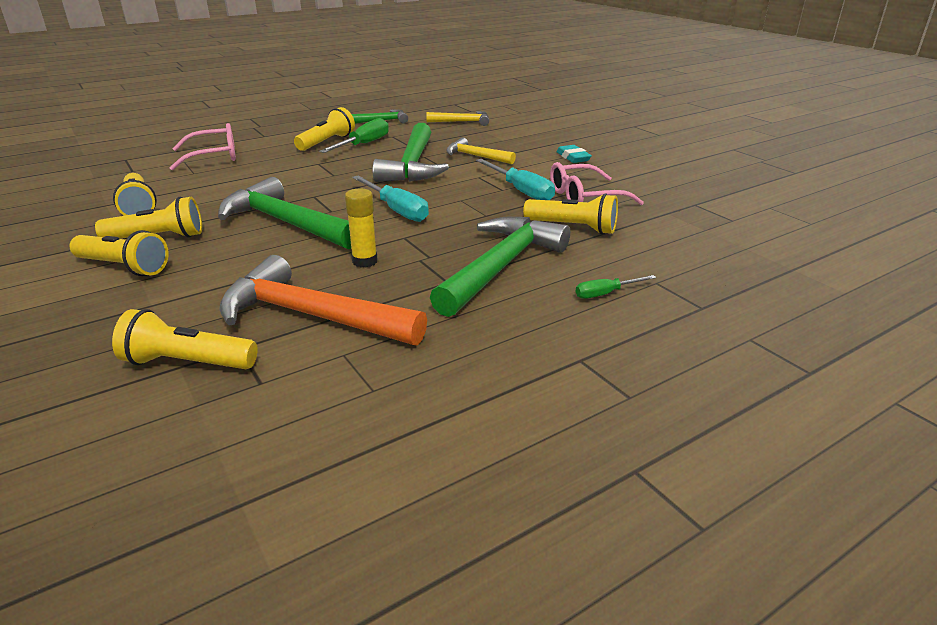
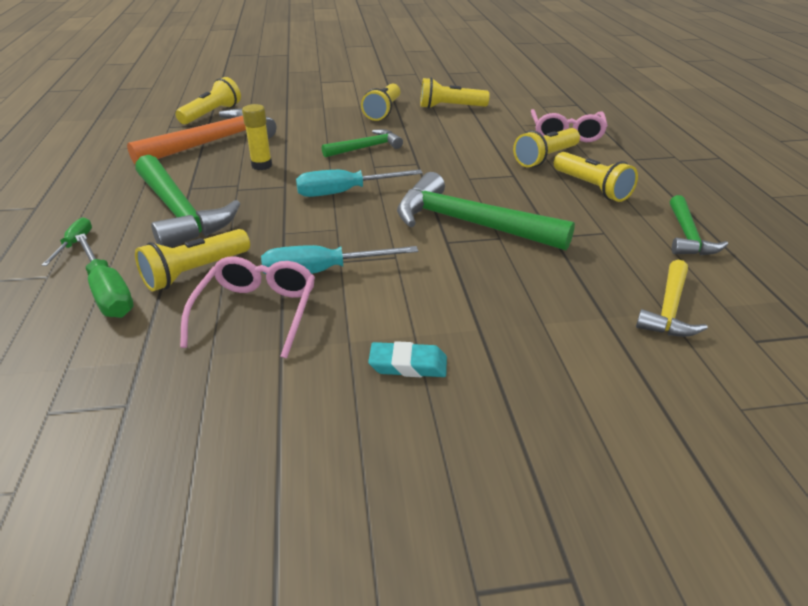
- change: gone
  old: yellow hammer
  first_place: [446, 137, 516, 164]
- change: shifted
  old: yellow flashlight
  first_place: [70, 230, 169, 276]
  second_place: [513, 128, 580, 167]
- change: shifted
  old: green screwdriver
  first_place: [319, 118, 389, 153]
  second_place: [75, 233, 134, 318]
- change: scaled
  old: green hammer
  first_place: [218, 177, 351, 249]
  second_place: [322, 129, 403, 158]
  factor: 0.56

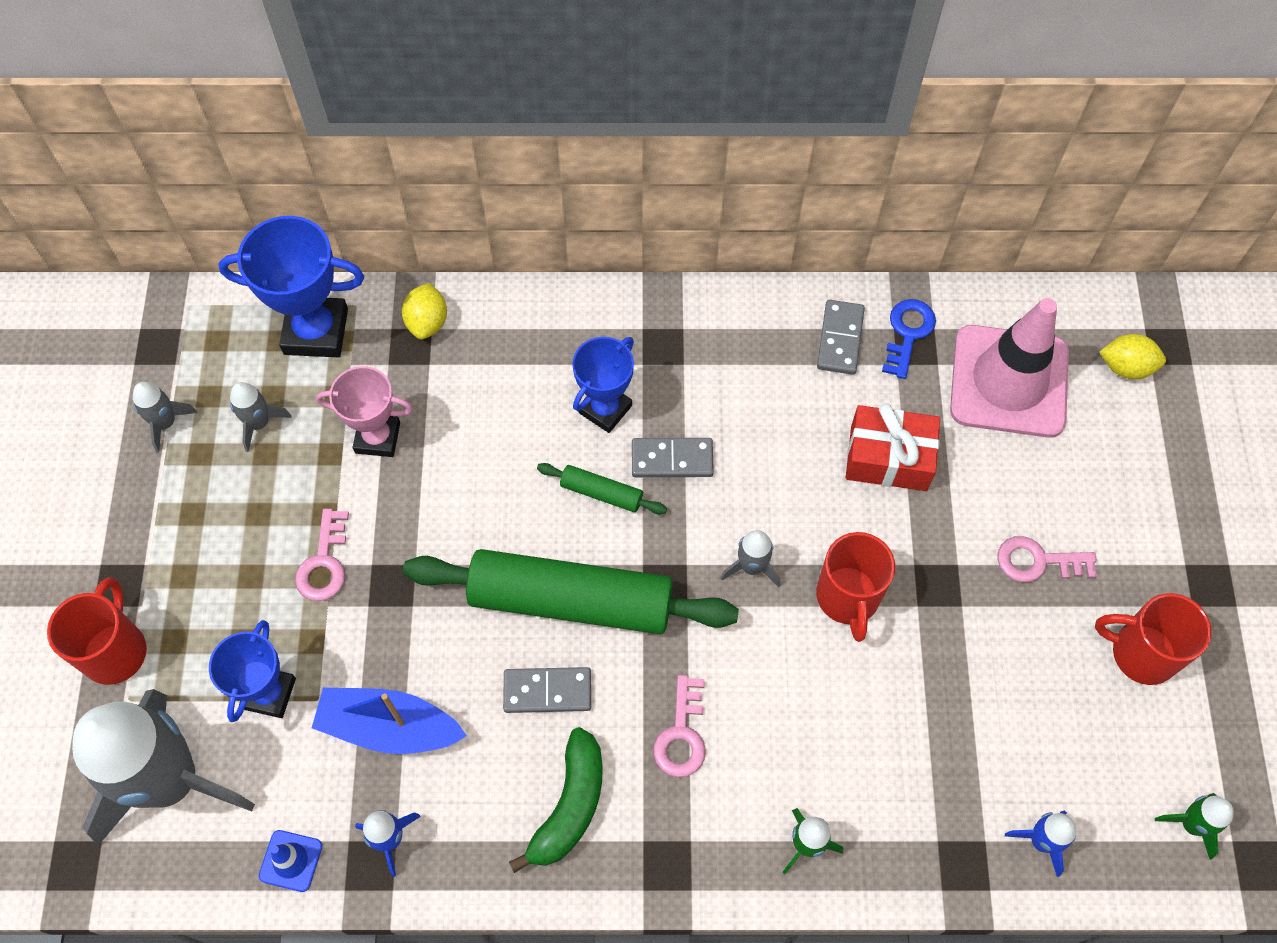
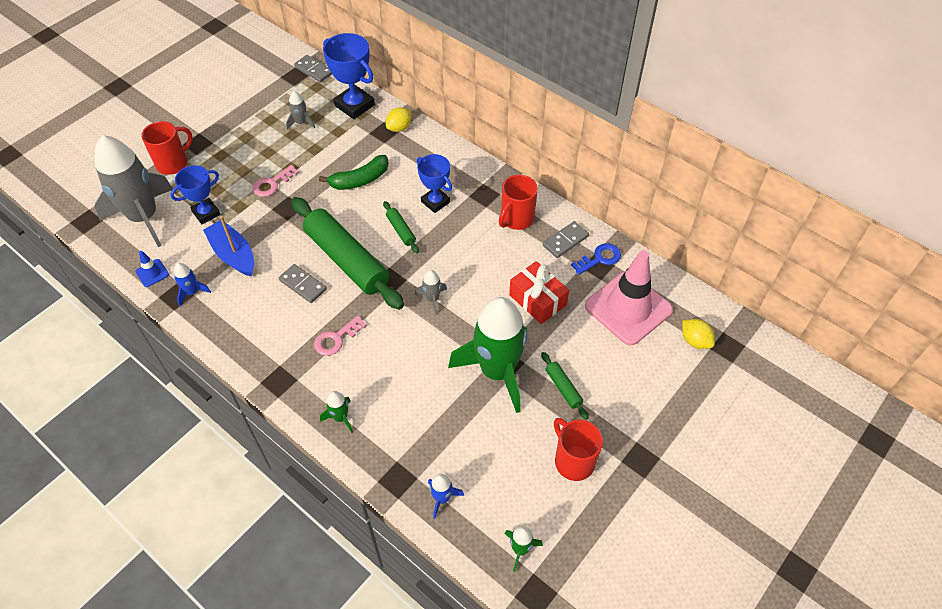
- change: gone
  old: grey rocket
  first_place: [133, 382, 197, 453]
- change: gone
  old: pink trophy
  first_place: [316, 366, 413, 457]
- change: new
  new: green rocket
  second_place: [448, 297, 527, 413]
- change: shifted
  old: green banana
  first_place: [509, 727, 603, 873]
  second_place: [319, 155, 389, 190]
- change: shifted
  old: grey domino
  first_place: [632, 438, 714, 477]
  second_place: [294, 55, 332, 83]
- change: shifted
  old: red mug
  first_place: [816, 532, 895, 642]
  second_place: [499, 175, 538, 230]
- change: swapped
  old: pink key
  new: green rolling pin
  first_place: [997, 536, 1097, 582]
  second_place: [541, 352, 589, 420]
- change: rotated
  old: blue trophy
  first_place: [572, 337, 634, 433]
  second_place: [417, 154, 452, 213]
  degrees: 60

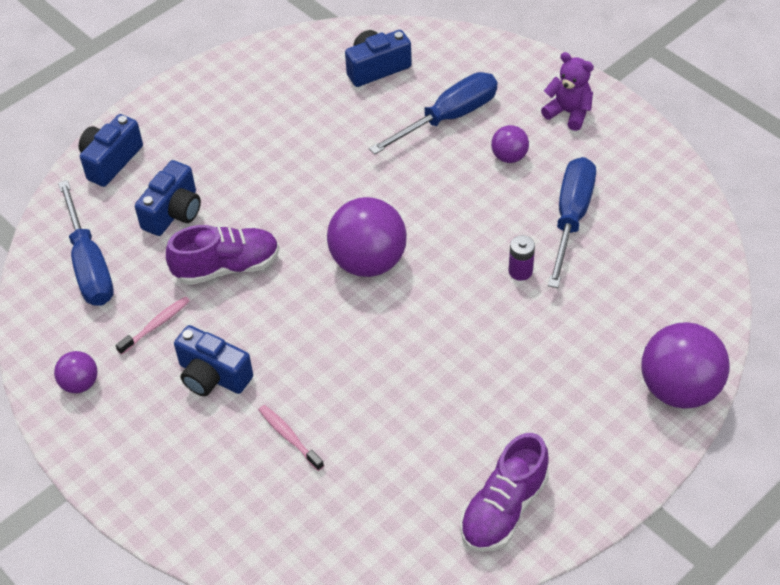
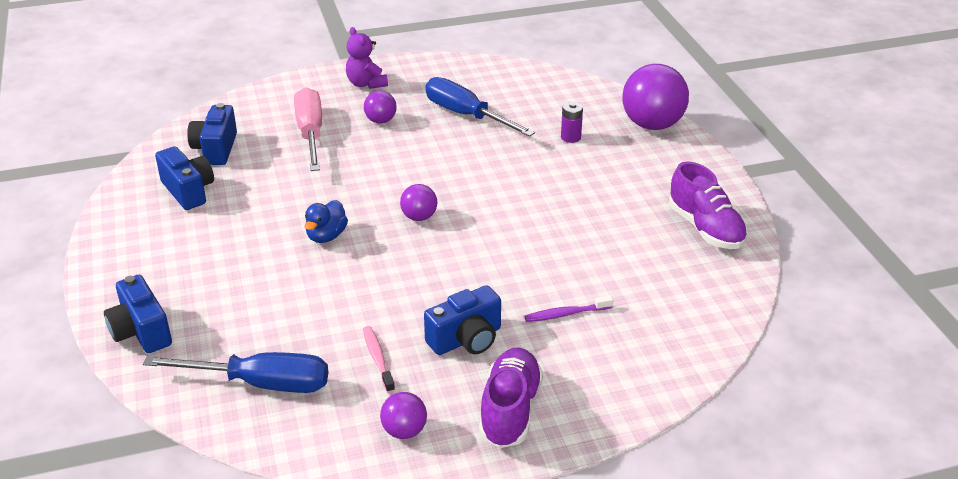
- change: new
  new: blue duck
  second_place: [304, 200, 348, 243]
- change: shifted
  old: blue camera
  first_place: [135, 160, 201, 236]
  second_place: [155, 147, 214, 210]
- change: shifted
  old: purple shoe
  first_place: [166, 225, 279, 285]
  second_place: [479, 347, 543, 448]
- change: shifted
  old: purple battery
  first_place: [509, 235, 535, 281]
  second_place: [561, 102, 583, 143]
- change: repainted
  old: pink toothbrush
  new: purple toothbrush
  first_place: [259, 405, 324, 471]
  second_place: [525, 296, 613, 322]
- change: repainted
  old: blue screwdriver
  new: pink screwdriver
  first_place: [369, 72, 498, 155]
  second_place: [294, 87, 322, 171]
- change: rotated
  old: purple teddy bear
  first_place: [541, 52, 594, 131]
  second_place: [346, 27, 388, 89]
  degrees: -90
- change: scaled
  old: purple ball
  first_place: [327, 197, 407, 277]
  second_place: [400, 184, 437, 221]
  factor: 0.51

=====

Work required: Retype exactly the lines of the data above that fall between the line with "second_place: [75, 233, 134, 318]" and the line with "second_place: [322, 129, 403, 158]", inclusive, and add nothing.

Reply to the task:
  second_place: [75, 233, 134, 318]
- change: scaled
  old: green hammer
  first_place: [218, 177, 351, 249]
  second_place: [322, 129, 403, 158]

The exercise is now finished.